> _Directions for this task_
Search the records below for "glasses"; copy each line that has it.

##############################

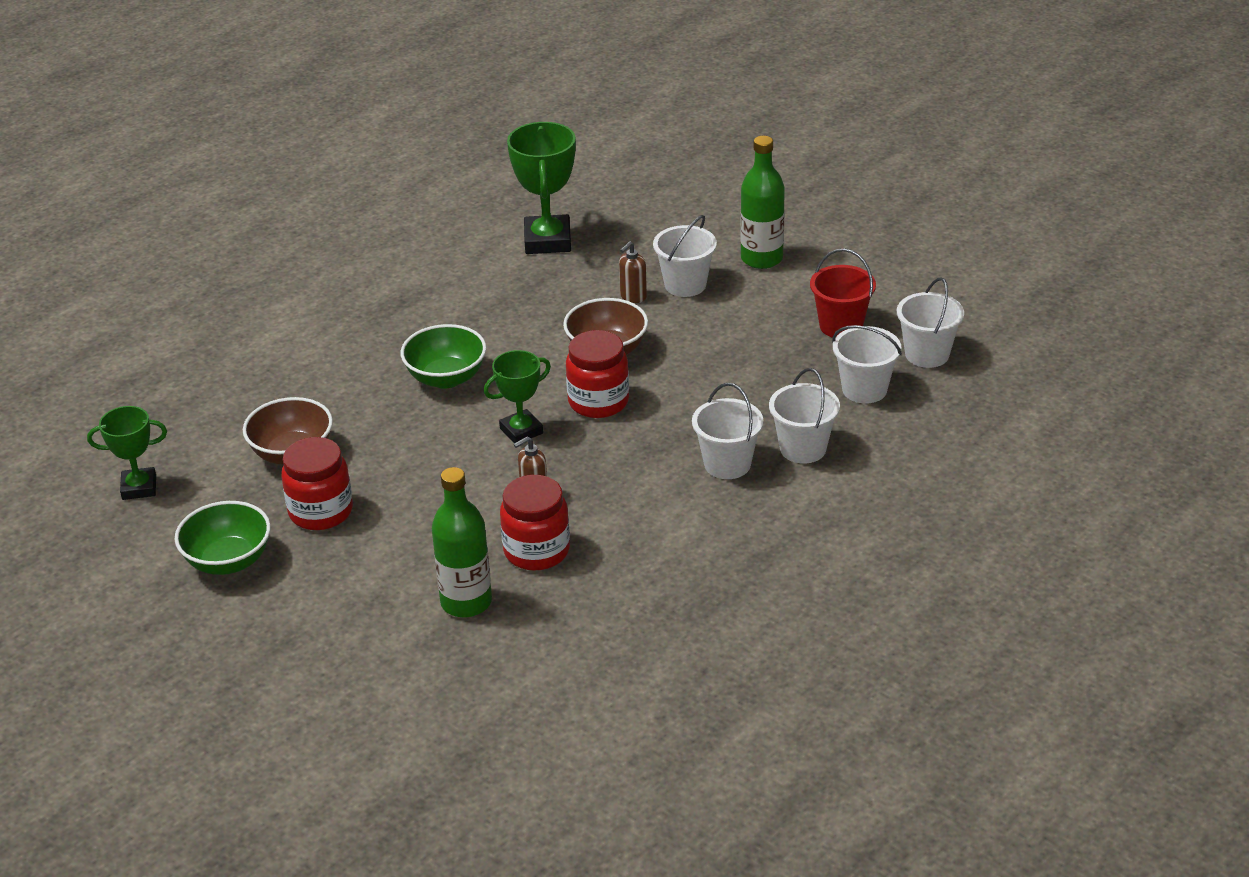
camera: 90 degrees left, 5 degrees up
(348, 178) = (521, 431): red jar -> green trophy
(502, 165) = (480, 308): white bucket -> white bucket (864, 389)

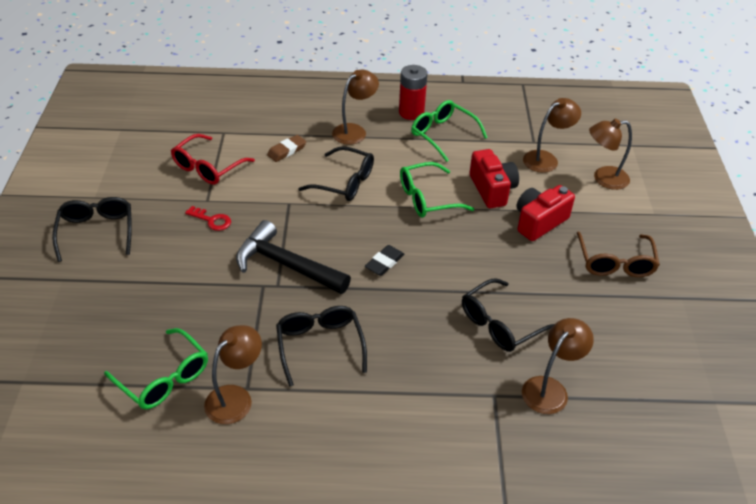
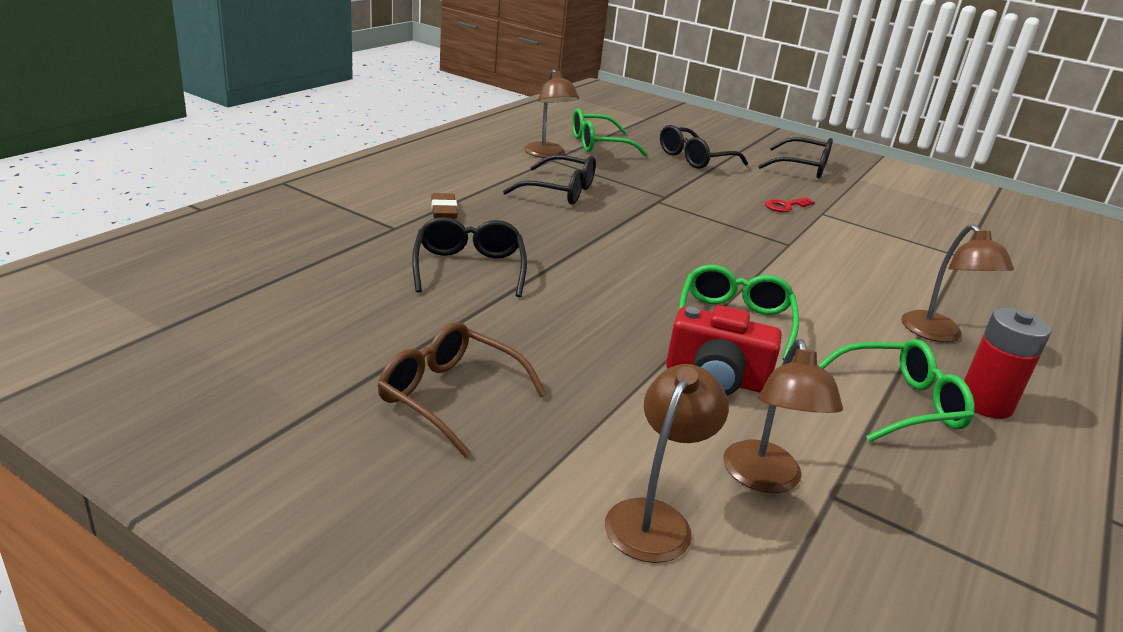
camera: 120 degrees right, 15 degrees down
(208, 167) = (886, 229): red glasses -> none
(285, 265) = (684, 212): black hammer -> none
(287, 150) = (903, 276): brown eraser -> brown eraser (444, 210)
(344, 182) = (810, 284): black glasses -> black glasses (695, 158)
(384, 262) = (637, 252): black eraser -> none
(539, 222) = (604, 380): red camera -> none
(550, 388) = (354, 253): brown lamp -> none

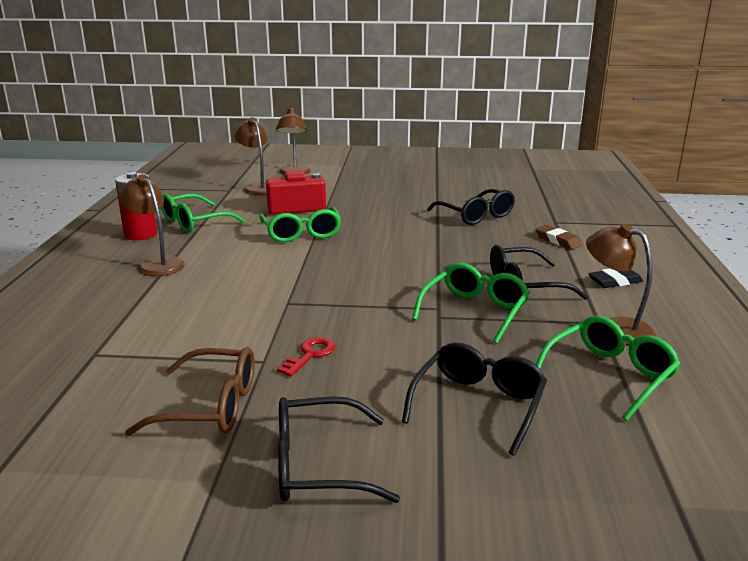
camera: 155 degrees right, 5 degrees down
(451, 396) = (399, 178): brown glasses -> brown glasses (210, 406)
(479, 170) = (615, 281): none -> black eraser
(632, 191) = (474, 311): none -> green glasses

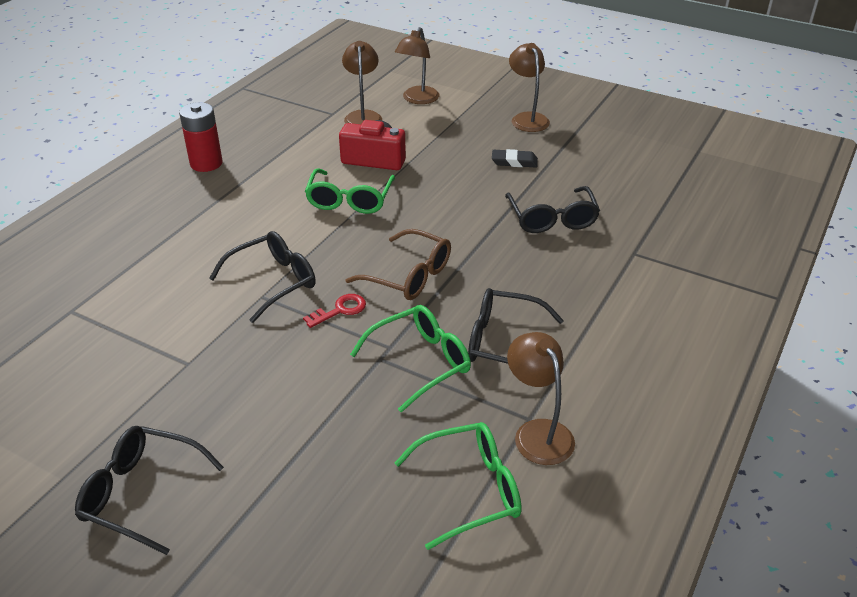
camera: 25 degrees right, 15 degrees up
(156, 264) = (191, 209): brown lamp -> brown lamp (527, 118)
(195, 222) = (265, 157): green glasses -> none
(210, 406) = (112, 400): brown glasses -> brown glasses (408, 276)
(310, 355) = (229, 369): red key -> red key (340, 310)
(478, 405) = (317, 480): black glasses -> black glasses (273, 282)
(558, 240) = (607, 284): brown eraser -> none
(615, 281) = (607, 366): black eraser -> black eraser (514, 162)

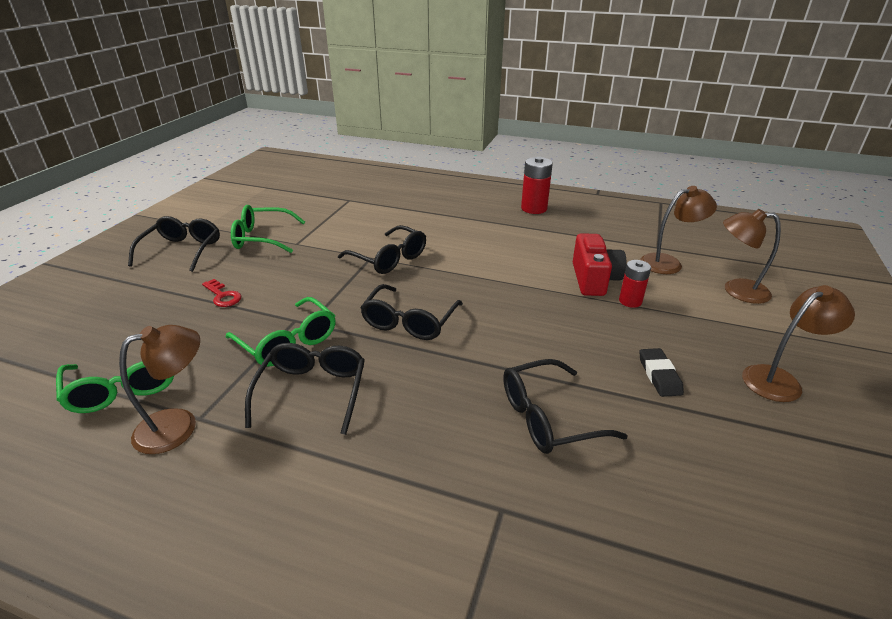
camera: 80 degrees right, 5 degrees down
(340, 310) = (356, 292): red key -> red key (223, 296)
(350, 200) = (517, 276): green glasses -> green glasses (263, 238)
(408, 276) = (410, 321): brown glasses -> black glasses
(416, 150) = (630, 301): none -> red battery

##############################

> _Response to the task_
(208, 167) = (886, 229): red glasses -> none
(344, 182) = (810, 284): black glasses -> black glasses (695, 158)
(451, 396) = (399, 178): brown glasses -> brown glasses (210, 406)
(632, 191) = (474, 311): none -> green glasses
(195, 222) = (265, 157): green glasses -> none
(210, 406) = (112, 400): brown glasses -> brown glasses (408, 276)
(478, 405) = (317, 480): black glasses -> black glasses (273, 282)
(350, 200) = (517, 276): green glasses -> green glasses (263, 238)
(408, 276) = (410, 321): brown glasses -> black glasses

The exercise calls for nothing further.